WHAT YOU ARE ASKED TO DO: From the entries below, retype only the lines from the one with "white line: (199, 168) -> (246, 256), moved" through the one with "red semicircle: (264, 179)", exactly as written.

DATASET ENTRIES:
--------------------
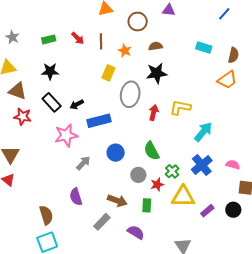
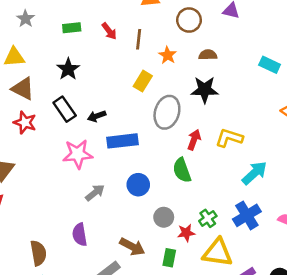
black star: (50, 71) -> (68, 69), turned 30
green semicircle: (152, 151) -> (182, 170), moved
--------------------
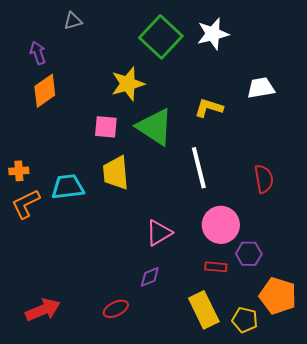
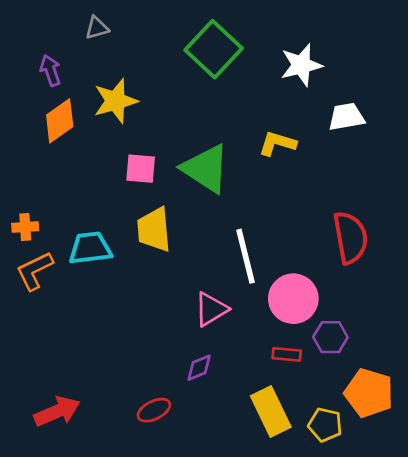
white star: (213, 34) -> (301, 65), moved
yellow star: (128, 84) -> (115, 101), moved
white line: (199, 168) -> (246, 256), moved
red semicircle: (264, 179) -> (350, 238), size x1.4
--------------------
SOLUTION FOR THIS PROBLEM:
white line: (199, 168) -> (246, 256), moved
red semicircle: (264, 179) -> (350, 238), size x1.4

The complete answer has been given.